■ EXERCISE DIRECTIONS
Below is some data. Retype exactly the lines starting at the one with "U7 pin in-: N_21 -> N_15" and ending at the one with "C6: 3.3uF (AGND, N3) -> none".

(Version comparison data)
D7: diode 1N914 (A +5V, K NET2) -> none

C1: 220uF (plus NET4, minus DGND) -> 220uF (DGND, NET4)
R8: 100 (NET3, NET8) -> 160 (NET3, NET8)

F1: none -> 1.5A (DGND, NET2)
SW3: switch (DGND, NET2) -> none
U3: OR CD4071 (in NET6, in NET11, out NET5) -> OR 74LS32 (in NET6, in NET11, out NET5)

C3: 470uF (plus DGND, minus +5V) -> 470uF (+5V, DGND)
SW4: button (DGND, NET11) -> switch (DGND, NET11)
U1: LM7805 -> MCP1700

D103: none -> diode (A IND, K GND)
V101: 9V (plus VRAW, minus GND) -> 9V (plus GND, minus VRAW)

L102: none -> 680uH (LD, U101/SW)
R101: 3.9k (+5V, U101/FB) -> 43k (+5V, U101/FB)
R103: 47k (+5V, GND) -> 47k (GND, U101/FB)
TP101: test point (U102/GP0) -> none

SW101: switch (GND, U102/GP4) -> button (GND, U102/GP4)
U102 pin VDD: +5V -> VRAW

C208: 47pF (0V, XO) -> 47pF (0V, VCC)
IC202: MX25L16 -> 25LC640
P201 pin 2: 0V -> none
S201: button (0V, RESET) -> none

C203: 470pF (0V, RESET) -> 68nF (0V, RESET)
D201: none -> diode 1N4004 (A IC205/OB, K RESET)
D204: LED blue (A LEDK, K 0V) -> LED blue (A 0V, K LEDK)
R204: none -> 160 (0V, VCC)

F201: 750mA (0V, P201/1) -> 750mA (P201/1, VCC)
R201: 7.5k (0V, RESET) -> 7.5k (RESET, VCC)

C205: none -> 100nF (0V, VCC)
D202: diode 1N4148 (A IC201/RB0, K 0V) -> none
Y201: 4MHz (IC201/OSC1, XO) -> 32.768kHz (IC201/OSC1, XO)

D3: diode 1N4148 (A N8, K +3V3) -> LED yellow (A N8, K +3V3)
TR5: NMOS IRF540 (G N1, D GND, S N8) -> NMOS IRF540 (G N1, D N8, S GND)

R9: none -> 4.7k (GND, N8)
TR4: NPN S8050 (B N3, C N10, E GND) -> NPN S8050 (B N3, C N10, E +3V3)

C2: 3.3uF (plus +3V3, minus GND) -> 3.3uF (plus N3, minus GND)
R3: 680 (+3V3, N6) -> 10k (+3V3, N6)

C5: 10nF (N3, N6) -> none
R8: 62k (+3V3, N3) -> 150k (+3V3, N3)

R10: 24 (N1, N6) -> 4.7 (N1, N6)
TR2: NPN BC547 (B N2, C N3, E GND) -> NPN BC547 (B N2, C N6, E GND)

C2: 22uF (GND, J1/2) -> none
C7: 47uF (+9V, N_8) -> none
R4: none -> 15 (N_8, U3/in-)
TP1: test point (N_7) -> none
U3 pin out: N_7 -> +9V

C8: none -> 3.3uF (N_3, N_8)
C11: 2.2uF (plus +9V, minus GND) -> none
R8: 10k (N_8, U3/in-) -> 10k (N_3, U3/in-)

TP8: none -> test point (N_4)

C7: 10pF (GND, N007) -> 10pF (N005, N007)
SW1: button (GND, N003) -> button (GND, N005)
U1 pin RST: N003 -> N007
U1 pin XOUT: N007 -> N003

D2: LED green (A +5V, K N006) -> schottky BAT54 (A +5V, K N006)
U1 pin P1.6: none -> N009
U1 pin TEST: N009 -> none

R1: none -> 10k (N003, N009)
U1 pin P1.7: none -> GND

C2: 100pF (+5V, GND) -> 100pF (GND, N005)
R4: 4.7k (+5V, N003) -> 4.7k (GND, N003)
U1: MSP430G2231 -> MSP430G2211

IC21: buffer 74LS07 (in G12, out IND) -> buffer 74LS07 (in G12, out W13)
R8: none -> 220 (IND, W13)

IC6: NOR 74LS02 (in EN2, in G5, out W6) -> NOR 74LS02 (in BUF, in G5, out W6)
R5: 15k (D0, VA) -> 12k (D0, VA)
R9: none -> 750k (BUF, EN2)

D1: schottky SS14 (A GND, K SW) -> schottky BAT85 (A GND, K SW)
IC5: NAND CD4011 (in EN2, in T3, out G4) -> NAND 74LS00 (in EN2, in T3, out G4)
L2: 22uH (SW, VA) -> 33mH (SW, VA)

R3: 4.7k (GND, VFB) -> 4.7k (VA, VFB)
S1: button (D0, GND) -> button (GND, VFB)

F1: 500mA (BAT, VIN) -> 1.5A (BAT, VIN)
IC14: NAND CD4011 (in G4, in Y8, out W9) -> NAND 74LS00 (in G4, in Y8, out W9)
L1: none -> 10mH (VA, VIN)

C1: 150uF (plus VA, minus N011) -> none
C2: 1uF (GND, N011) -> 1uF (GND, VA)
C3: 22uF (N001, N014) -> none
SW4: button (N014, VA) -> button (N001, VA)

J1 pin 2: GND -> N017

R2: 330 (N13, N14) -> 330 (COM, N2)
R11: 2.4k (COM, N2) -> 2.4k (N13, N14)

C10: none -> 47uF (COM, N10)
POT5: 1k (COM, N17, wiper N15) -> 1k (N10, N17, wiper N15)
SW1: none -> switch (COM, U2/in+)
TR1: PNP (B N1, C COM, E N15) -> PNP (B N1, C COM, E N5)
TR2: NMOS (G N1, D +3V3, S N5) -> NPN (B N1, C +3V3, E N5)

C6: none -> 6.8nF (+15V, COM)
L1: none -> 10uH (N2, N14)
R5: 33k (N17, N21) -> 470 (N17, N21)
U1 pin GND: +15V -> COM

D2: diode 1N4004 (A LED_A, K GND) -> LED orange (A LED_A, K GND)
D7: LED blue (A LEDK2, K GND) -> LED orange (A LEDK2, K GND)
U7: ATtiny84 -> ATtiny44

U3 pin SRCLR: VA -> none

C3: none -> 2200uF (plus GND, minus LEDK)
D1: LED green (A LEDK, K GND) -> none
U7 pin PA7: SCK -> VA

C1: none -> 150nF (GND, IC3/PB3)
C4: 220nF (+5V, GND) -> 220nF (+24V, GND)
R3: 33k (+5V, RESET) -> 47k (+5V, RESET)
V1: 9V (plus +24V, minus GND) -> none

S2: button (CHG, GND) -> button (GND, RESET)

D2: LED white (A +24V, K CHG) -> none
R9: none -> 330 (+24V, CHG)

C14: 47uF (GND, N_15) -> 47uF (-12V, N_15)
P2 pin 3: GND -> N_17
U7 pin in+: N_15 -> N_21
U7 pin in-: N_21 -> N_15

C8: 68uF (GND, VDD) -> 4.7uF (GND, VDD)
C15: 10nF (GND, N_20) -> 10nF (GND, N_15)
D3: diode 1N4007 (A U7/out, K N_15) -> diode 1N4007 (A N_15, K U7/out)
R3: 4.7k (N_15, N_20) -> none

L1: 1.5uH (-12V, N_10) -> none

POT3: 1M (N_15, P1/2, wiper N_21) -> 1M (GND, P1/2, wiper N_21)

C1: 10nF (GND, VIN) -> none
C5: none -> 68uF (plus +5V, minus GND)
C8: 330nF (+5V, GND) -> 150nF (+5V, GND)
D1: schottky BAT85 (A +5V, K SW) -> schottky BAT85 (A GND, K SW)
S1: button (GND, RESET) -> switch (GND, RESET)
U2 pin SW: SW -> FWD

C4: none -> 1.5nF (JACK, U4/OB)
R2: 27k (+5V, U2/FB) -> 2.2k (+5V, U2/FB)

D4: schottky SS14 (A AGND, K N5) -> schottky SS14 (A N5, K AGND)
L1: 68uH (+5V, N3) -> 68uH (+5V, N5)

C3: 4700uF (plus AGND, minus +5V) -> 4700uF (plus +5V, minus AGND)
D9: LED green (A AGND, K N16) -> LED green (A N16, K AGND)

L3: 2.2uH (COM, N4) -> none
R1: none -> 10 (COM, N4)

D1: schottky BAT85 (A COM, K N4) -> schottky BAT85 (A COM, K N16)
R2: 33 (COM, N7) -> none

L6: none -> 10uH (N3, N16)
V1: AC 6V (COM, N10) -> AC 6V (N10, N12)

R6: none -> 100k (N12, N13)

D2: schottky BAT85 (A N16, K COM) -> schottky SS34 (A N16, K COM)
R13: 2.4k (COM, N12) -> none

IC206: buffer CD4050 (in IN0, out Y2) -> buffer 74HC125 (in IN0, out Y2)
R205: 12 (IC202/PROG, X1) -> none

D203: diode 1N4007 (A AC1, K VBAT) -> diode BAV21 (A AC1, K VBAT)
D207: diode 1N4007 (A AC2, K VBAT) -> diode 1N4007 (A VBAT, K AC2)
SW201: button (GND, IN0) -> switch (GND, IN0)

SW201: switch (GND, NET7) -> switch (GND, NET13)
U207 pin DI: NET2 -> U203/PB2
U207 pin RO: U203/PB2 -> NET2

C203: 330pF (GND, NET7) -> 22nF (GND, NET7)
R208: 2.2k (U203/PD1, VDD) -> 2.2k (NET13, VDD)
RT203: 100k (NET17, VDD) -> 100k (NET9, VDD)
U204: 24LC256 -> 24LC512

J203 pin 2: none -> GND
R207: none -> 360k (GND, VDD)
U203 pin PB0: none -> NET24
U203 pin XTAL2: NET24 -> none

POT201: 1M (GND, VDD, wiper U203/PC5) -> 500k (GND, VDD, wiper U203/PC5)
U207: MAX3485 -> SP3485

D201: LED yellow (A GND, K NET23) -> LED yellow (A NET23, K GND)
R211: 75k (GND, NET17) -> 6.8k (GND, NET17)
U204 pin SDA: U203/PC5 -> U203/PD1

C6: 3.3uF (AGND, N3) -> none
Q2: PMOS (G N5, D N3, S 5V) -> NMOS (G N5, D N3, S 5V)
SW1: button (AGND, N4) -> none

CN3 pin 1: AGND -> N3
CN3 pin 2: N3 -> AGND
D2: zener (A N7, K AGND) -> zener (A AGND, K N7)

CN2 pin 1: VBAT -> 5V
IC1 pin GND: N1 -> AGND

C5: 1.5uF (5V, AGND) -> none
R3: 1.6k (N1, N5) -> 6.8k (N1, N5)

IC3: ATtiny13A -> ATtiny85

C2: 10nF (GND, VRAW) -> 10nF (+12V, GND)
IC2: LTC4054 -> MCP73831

■ WRITTEN RESPONSE
U7 pin in-: N_21 -> N_15

C8: 68uF (GND, VDD) -> 4.7uF (GND, VDD)
C15: 10nF (GND, N_20) -> 10nF (GND, N_15)
D3: diode 1N4007 (A U7/out, K N_15) -> diode 1N4007 (A N_15, K U7/out)
R3: 4.7k (N_15, N_20) -> none

L1: 1.5uH (-12V, N_10) -> none

POT3: 1M (N_15, P1/2, wiper N_21) -> 1M (GND, P1/2, wiper N_21)

C1: 10nF (GND, VIN) -> none
C5: none -> 68uF (plus +5V, minus GND)
C8: 330nF (+5V, GND) -> 150nF (+5V, GND)
D1: schottky BAT85 (A +5V, K SW) -> schottky BAT85 (A GND, K SW)
S1: button (GND, RESET) -> switch (GND, RESET)
U2 pin SW: SW -> FWD

C4: none -> 1.5nF (JACK, U4/OB)
R2: 27k (+5V, U2/FB) -> 2.2k (+5V, U2/FB)

D4: schottky SS14 (A AGND, K N5) -> schottky SS14 (A N5, K AGND)
L1: 68uH (+5V, N3) -> 68uH (+5V, N5)

C3: 4700uF (plus AGND, minus +5V) -> 4700uF (plus +5V, minus AGND)
D9: LED green (A AGND, K N16) -> LED green (A N16, K AGND)

L3: 2.2uH (COM, N4) -> none
R1: none -> 10 (COM, N4)

D1: schottky BAT85 (A COM, K N4) -> schottky BAT85 (A COM, K N16)
R2: 33 (COM, N7) -> none

L6: none -> 10uH (N3, N16)
V1: AC 6V (COM, N10) -> AC 6V (N10, N12)

R6: none -> 100k (N12, N13)

D2: schottky BAT85 (A N16, K COM) -> schottky SS34 (A N16, K COM)
R13: 2.4k (COM, N12) -> none

IC206: buffer CD4050 (in IN0, out Y2) -> buffer 74HC125 (in IN0, out Y2)
R205: 12 (IC202/PROG, X1) -> none

D203: diode 1N4007 (A AC1, K VBAT) -> diode BAV21 (A AC1, K VBAT)
D207: diode 1N4007 (A AC2, K VBAT) -> diode 1N4007 (A VBAT, K AC2)
SW201: button (GND, IN0) -> switch (GND, IN0)

SW201: switch (GND, NET7) -> switch (GND, NET13)
U207 pin DI: NET2 -> U203/PB2
U207 pin RO: U203/PB2 -> NET2

C203: 330pF (GND, NET7) -> 22nF (GND, NET7)
R208: 2.2k (U203/PD1, VDD) -> 2.2k (NET13, VDD)
RT203: 100k (NET17, VDD) -> 100k (NET9, VDD)
U204: 24LC256 -> 24LC512

J203 pin 2: none -> GND
R207: none -> 360k (GND, VDD)
U203 pin PB0: none -> NET24
U203 pin XTAL2: NET24 -> none

POT201: 1M (GND, VDD, wiper U203/PC5) -> 500k (GND, VDD, wiper U203/PC5)
U207: MAX3485 -> SP3485

D201: LED yellow (A GND, K NET23) -> LED yellow (A NET23, K GND)
R211: 75k (GND, NET17) -> 6.8k (GND, NET17)
U204 pin SDA: U203/PC5 -> U203/PD1

C6: 3.3uF (AGND, N3) -> none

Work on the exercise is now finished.